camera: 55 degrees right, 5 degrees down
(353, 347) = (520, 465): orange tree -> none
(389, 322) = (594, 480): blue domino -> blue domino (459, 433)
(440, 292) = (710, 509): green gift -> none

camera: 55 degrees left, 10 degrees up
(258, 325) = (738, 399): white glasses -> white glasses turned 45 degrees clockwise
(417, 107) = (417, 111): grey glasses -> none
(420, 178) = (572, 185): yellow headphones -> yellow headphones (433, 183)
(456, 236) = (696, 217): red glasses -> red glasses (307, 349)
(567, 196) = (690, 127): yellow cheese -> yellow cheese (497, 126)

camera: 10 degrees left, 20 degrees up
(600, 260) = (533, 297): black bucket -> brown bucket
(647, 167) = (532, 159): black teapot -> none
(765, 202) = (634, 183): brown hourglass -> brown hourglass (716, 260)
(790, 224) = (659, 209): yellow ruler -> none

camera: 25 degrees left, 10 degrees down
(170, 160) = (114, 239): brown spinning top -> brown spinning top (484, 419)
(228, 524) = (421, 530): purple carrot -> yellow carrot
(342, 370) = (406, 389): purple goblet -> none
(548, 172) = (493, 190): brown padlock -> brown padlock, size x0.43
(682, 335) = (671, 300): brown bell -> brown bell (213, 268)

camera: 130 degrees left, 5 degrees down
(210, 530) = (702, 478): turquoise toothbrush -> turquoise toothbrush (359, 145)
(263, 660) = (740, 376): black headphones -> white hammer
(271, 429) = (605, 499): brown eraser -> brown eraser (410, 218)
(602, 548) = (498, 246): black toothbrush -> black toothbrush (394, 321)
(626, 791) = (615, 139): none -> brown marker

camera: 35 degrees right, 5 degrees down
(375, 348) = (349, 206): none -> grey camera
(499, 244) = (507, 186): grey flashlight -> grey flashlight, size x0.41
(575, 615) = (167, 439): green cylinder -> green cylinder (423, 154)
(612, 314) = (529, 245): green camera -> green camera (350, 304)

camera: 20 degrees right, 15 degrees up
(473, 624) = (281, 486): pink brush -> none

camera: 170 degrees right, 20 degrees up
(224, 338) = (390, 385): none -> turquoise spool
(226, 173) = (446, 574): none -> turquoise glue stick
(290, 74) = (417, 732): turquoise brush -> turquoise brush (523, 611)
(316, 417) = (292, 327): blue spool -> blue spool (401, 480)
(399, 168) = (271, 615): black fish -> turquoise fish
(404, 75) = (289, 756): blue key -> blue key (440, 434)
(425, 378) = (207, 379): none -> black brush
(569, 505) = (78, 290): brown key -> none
▬▬▬
YOUR GOAL →
Starting at the line that contains "(404, 75) = (289, 756): blue", reproduce each line through the end of the records exactly, both ends included.

ANSWER SECTION →
(404, 75) = (289, 756): blue key -> blue key (440, 434)
(425, 378) = (207, 379): none -> black brush
(569, 505) = (78, 290): brown key -> none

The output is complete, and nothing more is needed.